─── Material supplied

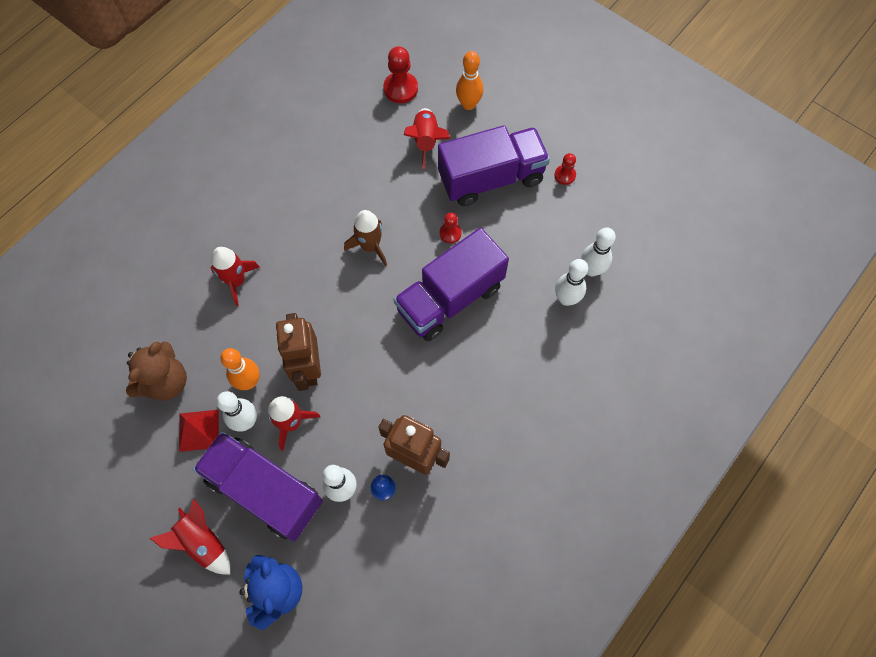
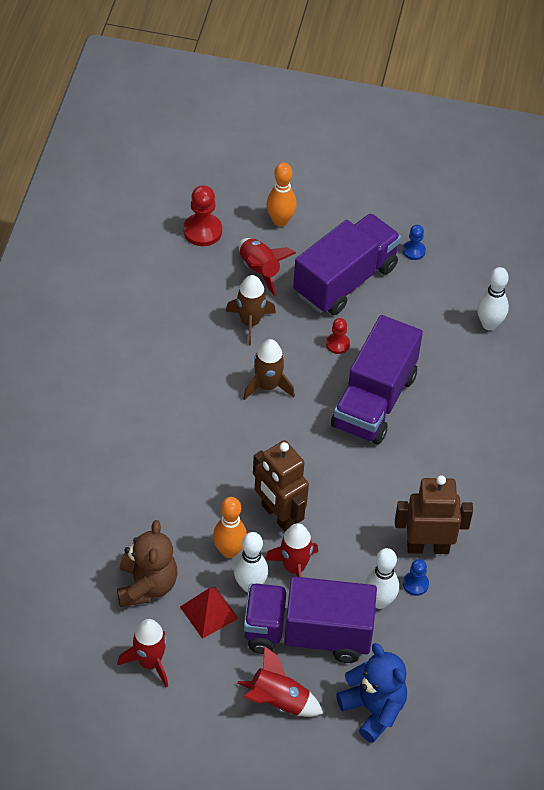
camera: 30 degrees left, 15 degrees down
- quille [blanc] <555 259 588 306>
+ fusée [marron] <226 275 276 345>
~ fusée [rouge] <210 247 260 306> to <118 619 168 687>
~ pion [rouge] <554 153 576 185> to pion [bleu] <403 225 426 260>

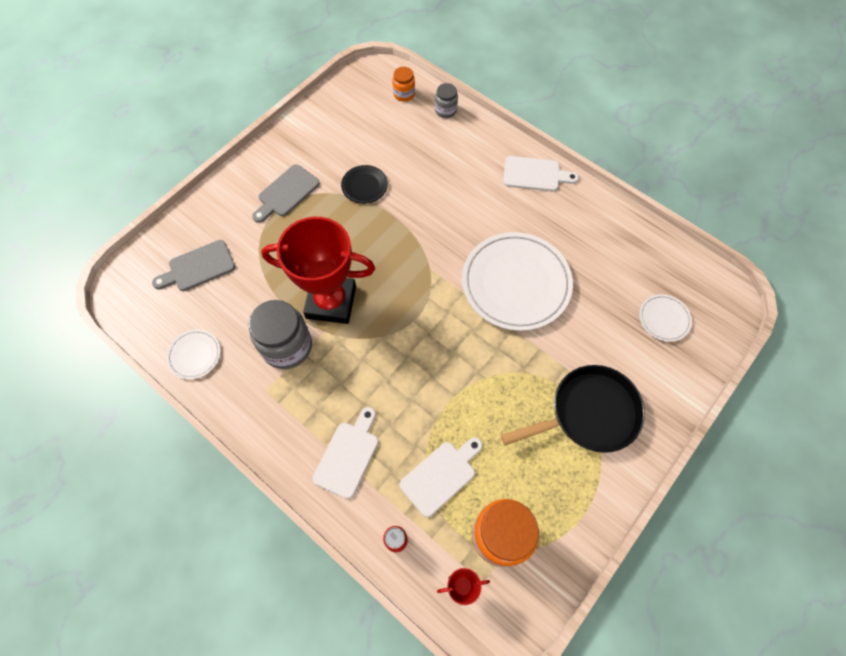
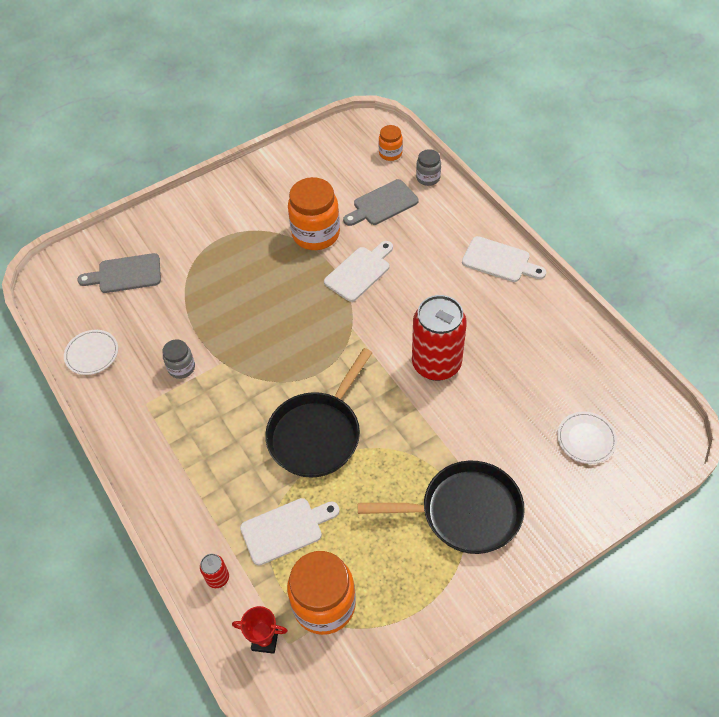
camera: 20 degrees right, 10 degrees down
- trophée [rouge] <261 217 375 324>
+ poêle [noir] <265 348 372 478>
~ planche à découper [gris] <252 164 320 223> to <343 179 419 226>
~ planche à découper [blanc] <312 407 379 499> to <324 241 393 302>
~ assiette [noir] <341 165 388 204> to bocal [orange] <288 177 340 250>
~ assiette [blanc] <462 232 573 331> to canette [rouge] <412 295 467 381>
~ bocal [gris] <249 300 312 369> = <162 339 195 379> x0.52

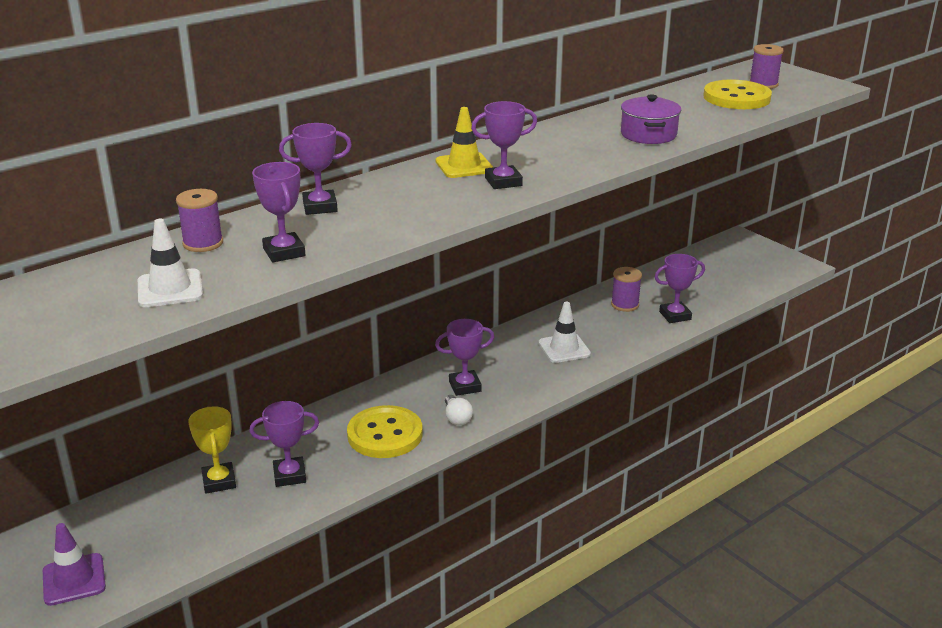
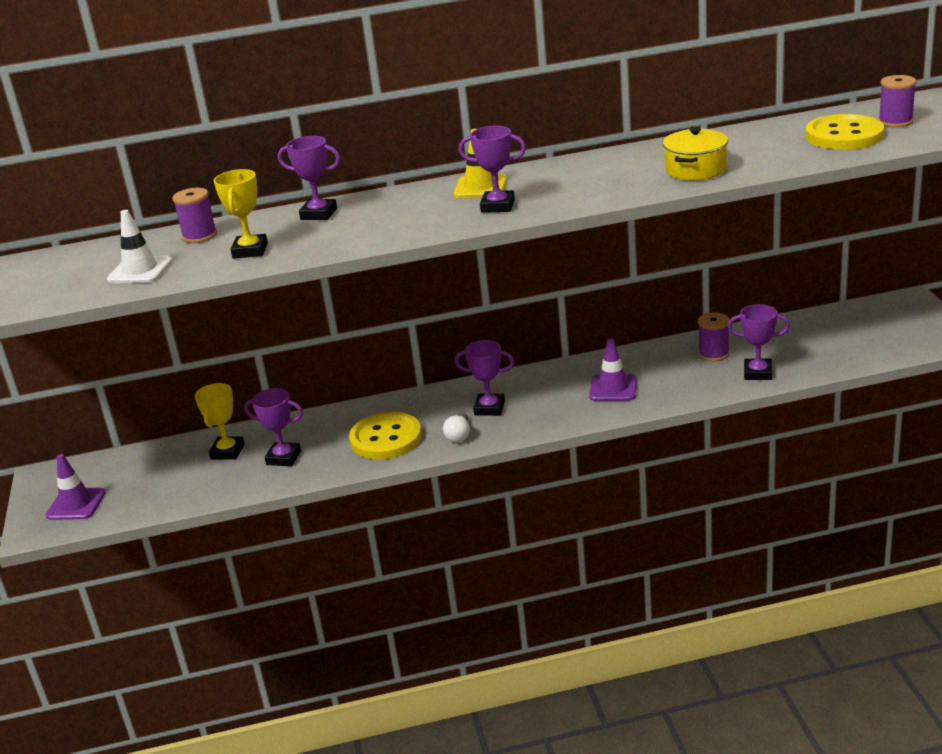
camera: 30 degrees right, 0 degrees up
~ trophée [violet] <252 162 305 262> to trophée [jaune] <214 169 268 259>
~ cône de chantier [blanc] <538 302 591 363> to cône de chantier [violet] <589 339 637 401>
~ marmite [violet] <621 95 681 144> to marmite [jaune] <663 127 728 181>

──────

• _Exercise objective_
Your answer should be the lines above, word for word, from the line with "348 372 478>" through the line with "camera: 30 degrees right, 0 degrees up", minus the pictures.

• _Your solution_
+ poêle [noir] <265 348 372 478>
~ planche à découper [gris] <252 164 320 223> to <343 179 419 226>
~ planche à découper [blanc] <312 407 379 499> to <324 241 393 302>
~ assiette [noir] <341 165 388 204> to bocal [orange] <288 177 340 250>
~ assiette [blanc] <462 232 573 331> to canette [rouge] <412 295 467 381>
~ bocal [gris] <249 300 312 369> = <162 339 195 379> x0.52

camera: 30 degrees right, 0 degrees up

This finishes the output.